WHAT IS REQUIRED: What you return must match the records below character for character, except that no picture appears.

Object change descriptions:

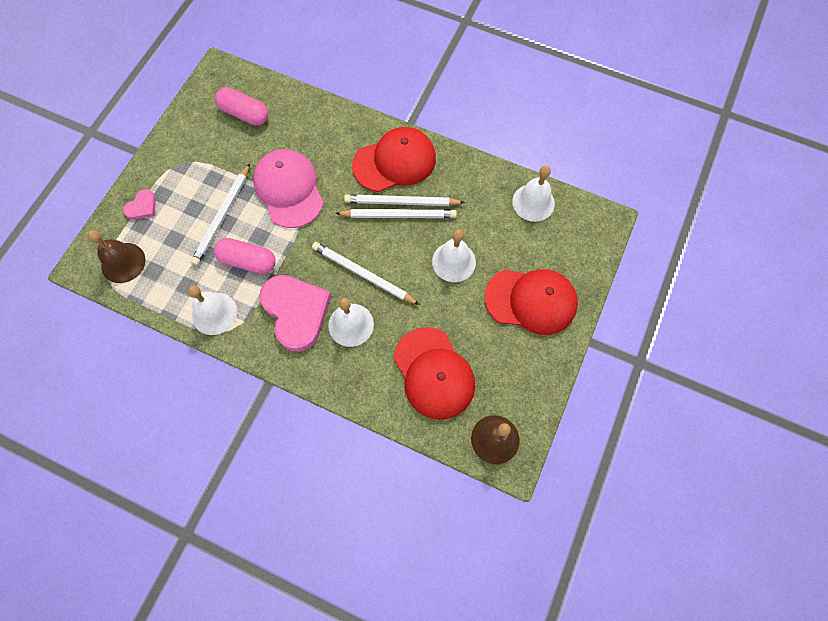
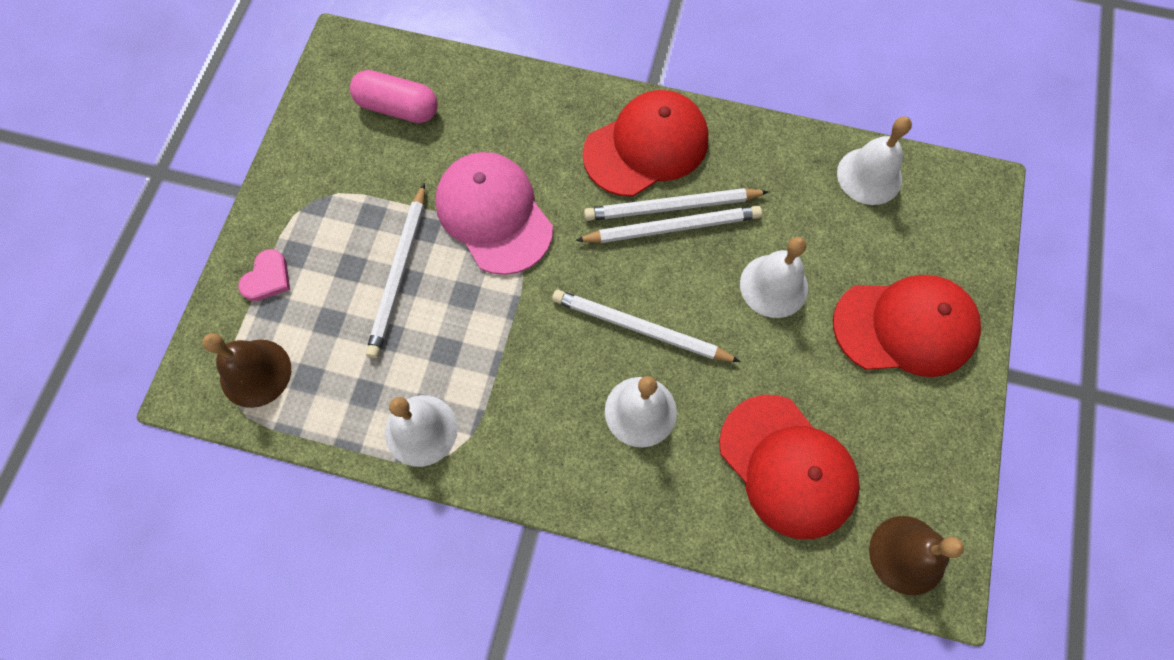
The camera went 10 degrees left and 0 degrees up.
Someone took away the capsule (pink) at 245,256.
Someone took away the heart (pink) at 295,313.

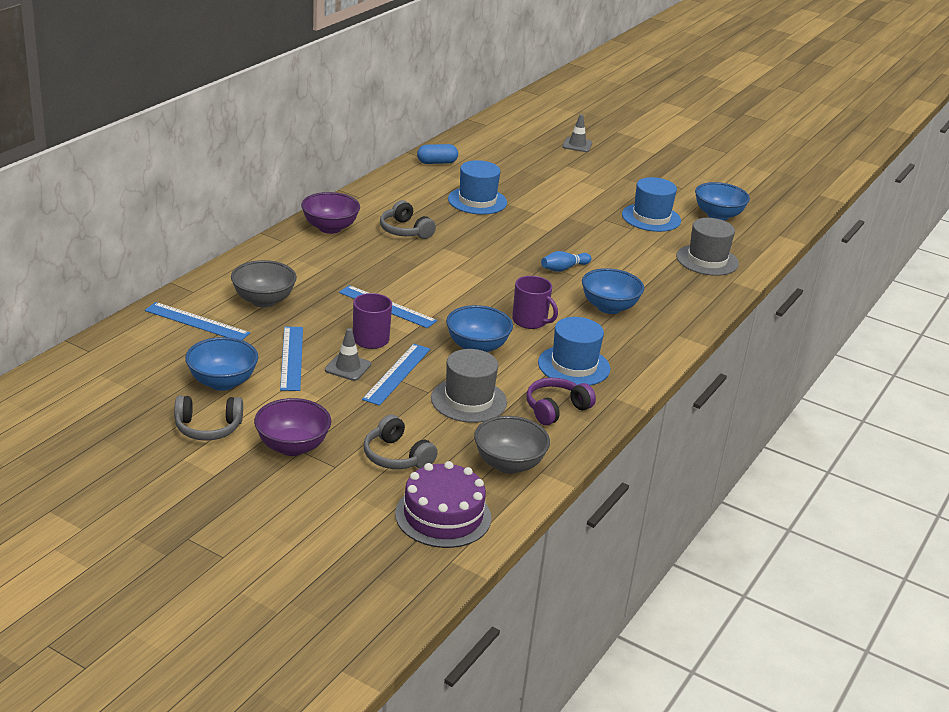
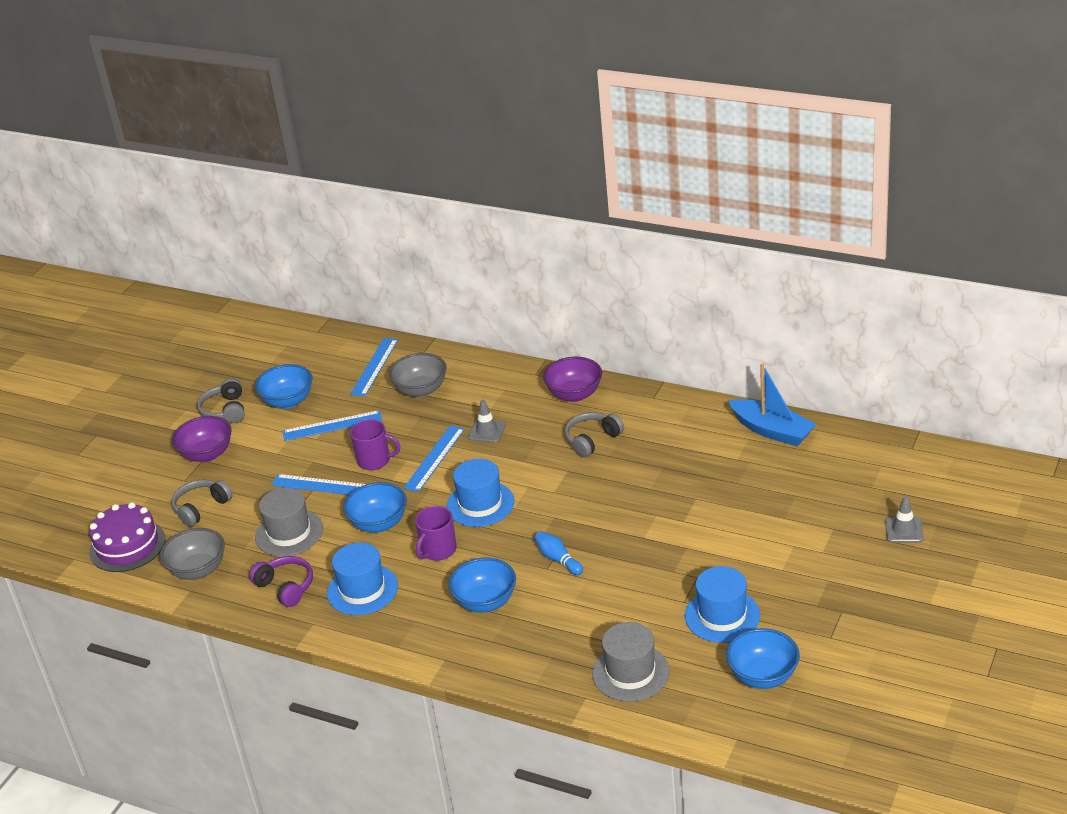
The camera went 90 degrees right and 5 degrees up.
Someone swapped the capsule (blue) at 437,154 for the boat (blue) at 772,404.
Someone carried the hat (blue) from 477,187 to 480,493.
Someone carried the traffic cone (grey) from 348,354 to 487,421.

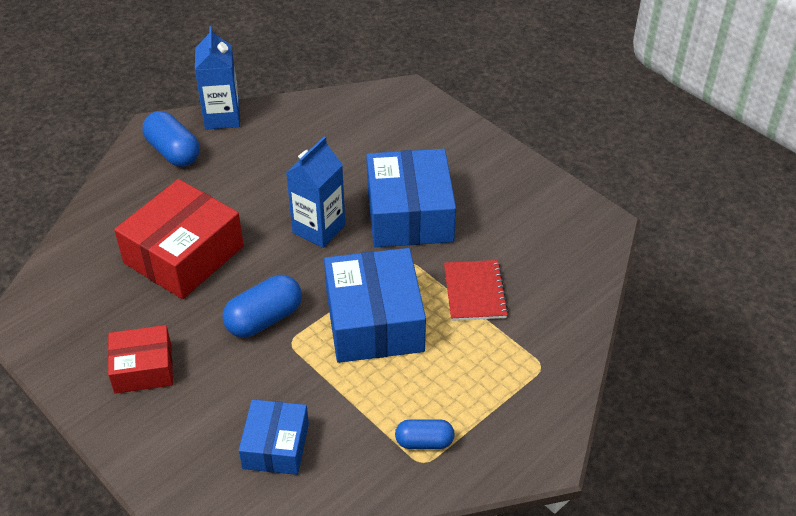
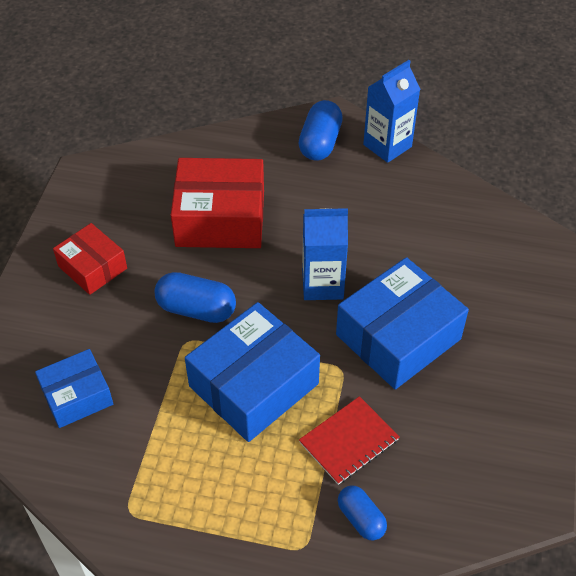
The camera went 55 degrees right and 5 degrees up.
Someone carried the capsule (blue) from 425,434 to 362,513.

FINISHED EXERCISE:
The camera went 10 degrees left and 0 degrees up.
Someone took away the capsule (pink) at 245,256.
Someone took away the heart (pink) at 295,313.

The camera went 90 degrees right and 5 degrees up.
Someone swapped the capsule (blue) at 437,154 for the boat (blue) at 772,404.
Someone carried the hat (blue) from 477,187 to 480,493.
Someone carried the traffic cone (grey) from 348,354 to 487,421.

The camera went 55 degrees right and 5 degrees up.
Someone carried the capsule (blue) from 425,434 to 362,513.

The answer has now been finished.